- DATA EXTRACT:

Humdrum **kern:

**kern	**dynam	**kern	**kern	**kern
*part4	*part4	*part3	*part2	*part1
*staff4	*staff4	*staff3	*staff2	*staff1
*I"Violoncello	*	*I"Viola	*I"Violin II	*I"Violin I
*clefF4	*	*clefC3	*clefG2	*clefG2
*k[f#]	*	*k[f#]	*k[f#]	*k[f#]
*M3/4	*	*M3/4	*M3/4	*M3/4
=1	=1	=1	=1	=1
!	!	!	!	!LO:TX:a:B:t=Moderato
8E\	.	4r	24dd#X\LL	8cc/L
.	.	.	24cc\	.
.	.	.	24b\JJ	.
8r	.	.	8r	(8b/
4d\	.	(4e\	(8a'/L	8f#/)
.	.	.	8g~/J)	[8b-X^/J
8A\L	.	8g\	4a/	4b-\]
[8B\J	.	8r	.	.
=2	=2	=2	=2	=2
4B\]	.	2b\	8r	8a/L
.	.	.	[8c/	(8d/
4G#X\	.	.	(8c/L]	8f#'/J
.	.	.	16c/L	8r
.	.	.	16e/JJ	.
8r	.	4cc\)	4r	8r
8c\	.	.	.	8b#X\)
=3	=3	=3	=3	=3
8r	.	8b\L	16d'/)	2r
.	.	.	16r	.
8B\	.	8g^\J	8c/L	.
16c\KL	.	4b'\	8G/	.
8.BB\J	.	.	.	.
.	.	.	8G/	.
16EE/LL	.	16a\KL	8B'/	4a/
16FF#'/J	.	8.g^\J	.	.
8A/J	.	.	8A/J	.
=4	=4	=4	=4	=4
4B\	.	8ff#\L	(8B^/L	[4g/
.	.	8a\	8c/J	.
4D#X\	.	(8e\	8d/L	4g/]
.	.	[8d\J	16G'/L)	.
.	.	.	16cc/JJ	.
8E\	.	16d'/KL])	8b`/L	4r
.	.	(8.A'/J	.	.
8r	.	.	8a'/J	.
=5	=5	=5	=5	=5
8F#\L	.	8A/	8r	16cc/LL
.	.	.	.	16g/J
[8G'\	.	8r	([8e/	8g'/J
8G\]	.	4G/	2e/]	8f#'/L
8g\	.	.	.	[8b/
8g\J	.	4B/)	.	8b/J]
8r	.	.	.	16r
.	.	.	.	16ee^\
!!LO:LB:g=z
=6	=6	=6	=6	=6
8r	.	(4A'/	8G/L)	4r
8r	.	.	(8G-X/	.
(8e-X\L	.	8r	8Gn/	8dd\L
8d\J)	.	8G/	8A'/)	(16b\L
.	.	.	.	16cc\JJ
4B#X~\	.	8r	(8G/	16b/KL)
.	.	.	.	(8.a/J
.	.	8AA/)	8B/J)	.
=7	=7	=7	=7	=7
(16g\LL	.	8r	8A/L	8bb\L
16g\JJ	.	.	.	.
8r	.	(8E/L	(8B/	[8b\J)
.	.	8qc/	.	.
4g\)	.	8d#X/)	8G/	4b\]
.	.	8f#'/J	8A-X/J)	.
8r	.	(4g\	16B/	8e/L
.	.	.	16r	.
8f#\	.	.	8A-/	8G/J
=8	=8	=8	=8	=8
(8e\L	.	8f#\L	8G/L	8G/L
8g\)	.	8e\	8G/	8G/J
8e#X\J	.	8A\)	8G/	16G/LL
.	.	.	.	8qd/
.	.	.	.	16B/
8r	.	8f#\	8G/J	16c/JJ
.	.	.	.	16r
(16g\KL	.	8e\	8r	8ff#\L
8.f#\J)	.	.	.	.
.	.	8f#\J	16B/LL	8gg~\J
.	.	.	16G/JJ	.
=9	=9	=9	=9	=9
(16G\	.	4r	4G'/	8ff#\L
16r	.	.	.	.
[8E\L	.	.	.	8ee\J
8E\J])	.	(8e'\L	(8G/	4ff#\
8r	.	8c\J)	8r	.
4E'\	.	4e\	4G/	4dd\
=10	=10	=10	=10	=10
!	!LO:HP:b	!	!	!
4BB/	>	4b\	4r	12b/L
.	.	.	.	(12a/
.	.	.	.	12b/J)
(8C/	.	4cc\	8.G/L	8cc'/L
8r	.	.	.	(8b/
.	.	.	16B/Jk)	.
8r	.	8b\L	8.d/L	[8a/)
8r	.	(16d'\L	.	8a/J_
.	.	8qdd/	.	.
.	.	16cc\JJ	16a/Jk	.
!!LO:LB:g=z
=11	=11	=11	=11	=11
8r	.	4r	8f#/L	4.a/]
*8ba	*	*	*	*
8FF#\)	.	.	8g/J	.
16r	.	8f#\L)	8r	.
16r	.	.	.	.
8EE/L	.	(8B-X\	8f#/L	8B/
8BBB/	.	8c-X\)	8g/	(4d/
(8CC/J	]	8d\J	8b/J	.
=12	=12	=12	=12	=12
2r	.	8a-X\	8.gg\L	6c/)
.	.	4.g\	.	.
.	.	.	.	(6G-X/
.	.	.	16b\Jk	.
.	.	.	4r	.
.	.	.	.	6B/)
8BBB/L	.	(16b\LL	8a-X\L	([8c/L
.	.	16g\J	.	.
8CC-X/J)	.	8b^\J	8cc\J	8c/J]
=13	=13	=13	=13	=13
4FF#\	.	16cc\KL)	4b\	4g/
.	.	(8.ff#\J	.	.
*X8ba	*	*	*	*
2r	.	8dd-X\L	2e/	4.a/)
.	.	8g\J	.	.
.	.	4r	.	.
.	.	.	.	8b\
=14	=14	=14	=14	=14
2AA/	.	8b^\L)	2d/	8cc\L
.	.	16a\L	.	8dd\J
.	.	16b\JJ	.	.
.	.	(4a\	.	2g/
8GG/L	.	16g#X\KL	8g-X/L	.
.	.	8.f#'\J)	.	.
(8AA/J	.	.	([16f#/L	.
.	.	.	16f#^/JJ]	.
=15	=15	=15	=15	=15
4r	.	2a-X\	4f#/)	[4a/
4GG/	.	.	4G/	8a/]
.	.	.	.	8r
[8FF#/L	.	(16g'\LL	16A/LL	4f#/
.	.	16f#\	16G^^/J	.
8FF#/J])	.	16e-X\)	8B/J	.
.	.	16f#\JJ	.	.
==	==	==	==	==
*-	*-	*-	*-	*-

- EXERCISE AIM: Pick out each line in the records that contains the string "kern".

- THE SOLUTION:
Humdrum **kern:
**kern	**dynam	**kern	**kern	**kern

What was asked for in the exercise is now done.